-- Short task --
Please return the full listing below without altering anything.

-- Records shown --
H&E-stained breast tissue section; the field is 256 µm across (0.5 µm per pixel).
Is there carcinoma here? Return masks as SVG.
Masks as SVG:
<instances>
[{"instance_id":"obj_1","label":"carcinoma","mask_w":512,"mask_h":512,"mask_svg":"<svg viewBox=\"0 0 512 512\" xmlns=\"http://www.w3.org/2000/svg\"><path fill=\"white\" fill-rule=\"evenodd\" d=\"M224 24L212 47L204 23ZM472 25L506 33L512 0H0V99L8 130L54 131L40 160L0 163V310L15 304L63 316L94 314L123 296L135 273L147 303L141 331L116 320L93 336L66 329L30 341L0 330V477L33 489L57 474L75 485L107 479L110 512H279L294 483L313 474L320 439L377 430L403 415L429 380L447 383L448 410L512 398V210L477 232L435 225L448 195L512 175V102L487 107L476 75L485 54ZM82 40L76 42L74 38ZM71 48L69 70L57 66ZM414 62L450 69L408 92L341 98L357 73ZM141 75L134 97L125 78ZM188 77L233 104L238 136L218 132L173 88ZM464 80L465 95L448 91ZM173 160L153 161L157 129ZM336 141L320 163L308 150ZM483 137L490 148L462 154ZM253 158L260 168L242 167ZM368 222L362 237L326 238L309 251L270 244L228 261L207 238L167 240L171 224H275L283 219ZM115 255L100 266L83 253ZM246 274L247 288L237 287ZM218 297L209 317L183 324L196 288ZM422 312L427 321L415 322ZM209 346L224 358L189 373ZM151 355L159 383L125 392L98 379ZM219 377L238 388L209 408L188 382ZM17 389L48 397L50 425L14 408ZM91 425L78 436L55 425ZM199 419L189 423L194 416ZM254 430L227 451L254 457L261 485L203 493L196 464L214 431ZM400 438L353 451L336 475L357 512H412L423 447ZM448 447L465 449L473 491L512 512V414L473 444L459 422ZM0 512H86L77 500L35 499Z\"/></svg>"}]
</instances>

-- Reply --
H&E-stained breast tissue section; the field is 256 µm across (0.5 µm per pixel).
Is there carcinoma here? Return masks as SVG.
Masks as SVG:
<instances>
[{"instance_id":"obj_1","label":"carcinoma","mask_w":512,"mask_h":512,"mask_svg":"<svg viewBox=\"0 0 512 512\" xmlns=\"http://www.w3.org/2000/svg\"><path fill=\"white\" fill-rule=\"evenodd\" d=\"M224 24L212 47L204 23ZM472 25L506 33L512 0H0V99L8 130L54 131L40 160L0 163V310L15 304L63 316L94 314L123 296L135 273L147 303L141 331L116 320L93 336L66 329L30 341L0 330V477L33 489L57 474L75 485L107 479L110 512H279L294 483L313 474L320 439L377 430L403 415L429 380L447 383L448 410L512 398V210L477 232L435 225L448 195L512 175V102L487 107L476 75L485 54ZM82 40L76 42L74 38ZM71 48L69 70L57 66ZM414 62L450 69L408 92L341 98L357 73ZM141 75L134 97L125 78ZM188 77L233 104L238 136L218 132L173 88ZM464 80L465 95L448 91ZM173 160L153 161L157 129ZM336 141L320 163L308 150ZM483 137L490 148L462 154ZM253 158L260 168L242 167ZM368 222L362 237L326 238L309 251L270 244L228 261L207 238L167 240L171 224H275L283 219ZM115 255L100 266L83 253ZM246 274L247 288L237 287ZM218 297L209 317L183 324L196 288ZM422 312L427 321L415 322ZM209 346L224 358L189 373ZM151 355L159 383L125 392L98 379ZM219 377L238 388L209 408L188 382ZM17 389L48 397L50 425L14 408ZM91 425L78 436L55 425ZM199 419L189 423L194 416ZM254 430L227 451L254 457L261 485L203 493L196 464L214 431ZM400 438L353 451L336 475L357 512H412L423 447ZM448 447L465 449L473 491L512 512V414L473 444L459 422ZM0 512H86L77 500L35 499Z\"/></svg>"}]
</instances>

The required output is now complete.